→ **WHAT YOU HAVE TO DO**:
Beginning with the first line below, retype exactly each line through the one containing "(369, 193) = (469, 363): none -> green camera". Leave out all pictures.

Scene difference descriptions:
• • • • • • •

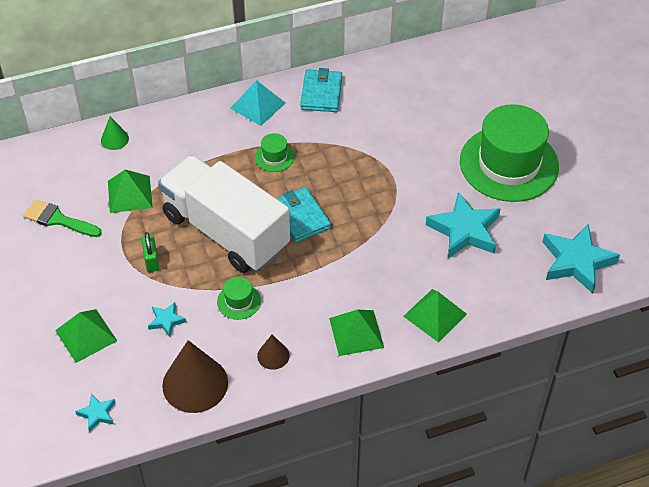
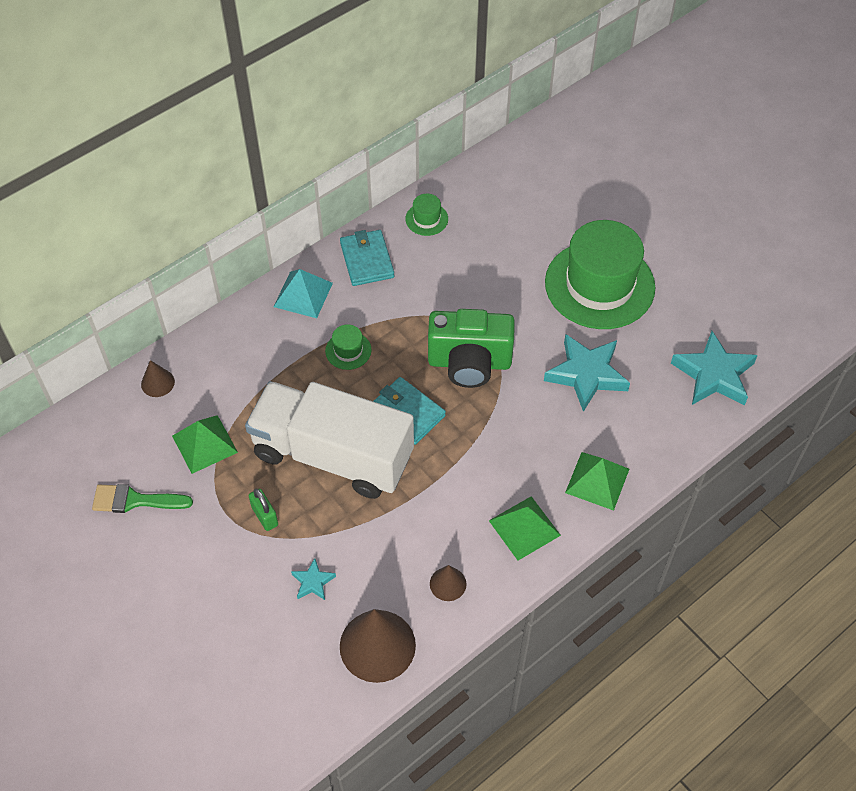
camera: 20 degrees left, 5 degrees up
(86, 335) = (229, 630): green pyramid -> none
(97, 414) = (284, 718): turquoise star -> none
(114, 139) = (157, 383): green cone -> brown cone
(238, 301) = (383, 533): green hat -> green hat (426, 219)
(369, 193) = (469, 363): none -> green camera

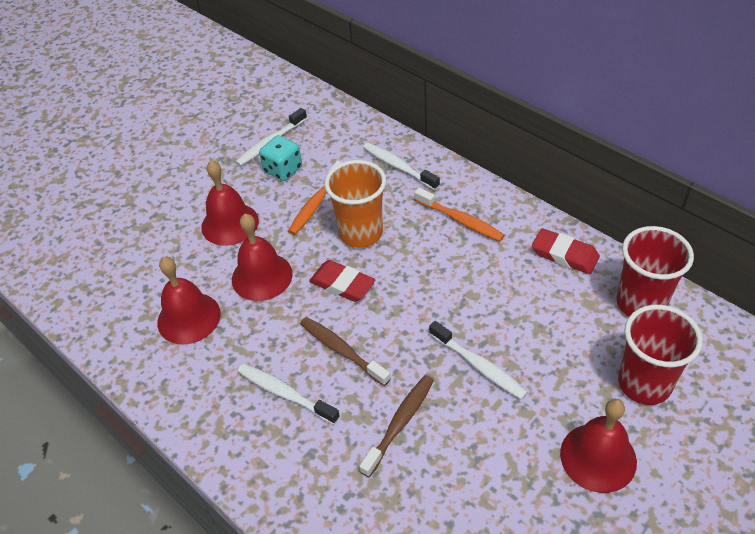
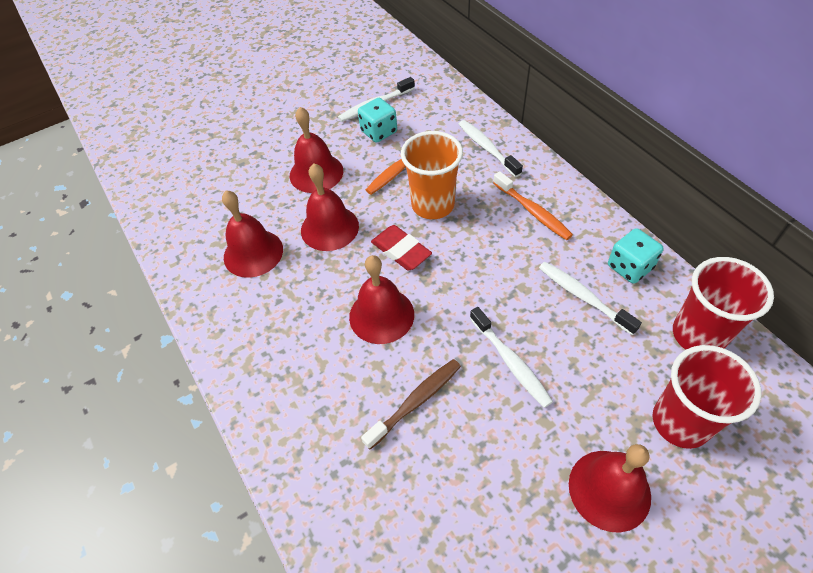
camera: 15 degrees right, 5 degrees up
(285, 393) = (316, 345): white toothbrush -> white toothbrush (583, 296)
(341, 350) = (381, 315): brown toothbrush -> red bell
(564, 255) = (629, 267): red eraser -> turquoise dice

• • • • • • •

→ **OUTPUT BELOW**:
camera: 20 degrees left, 5 degrees up
(86, 335) = (229, 630): green pyramid -> none
(97, 414) = (284, 718): turquoise star -> none
(114, 139) = (157, 383): green cone -> brown cone
(238, 301) = (383, 533): green hat -> green hat (426, 219)
(369, 193) = (469, 363): none -> green camera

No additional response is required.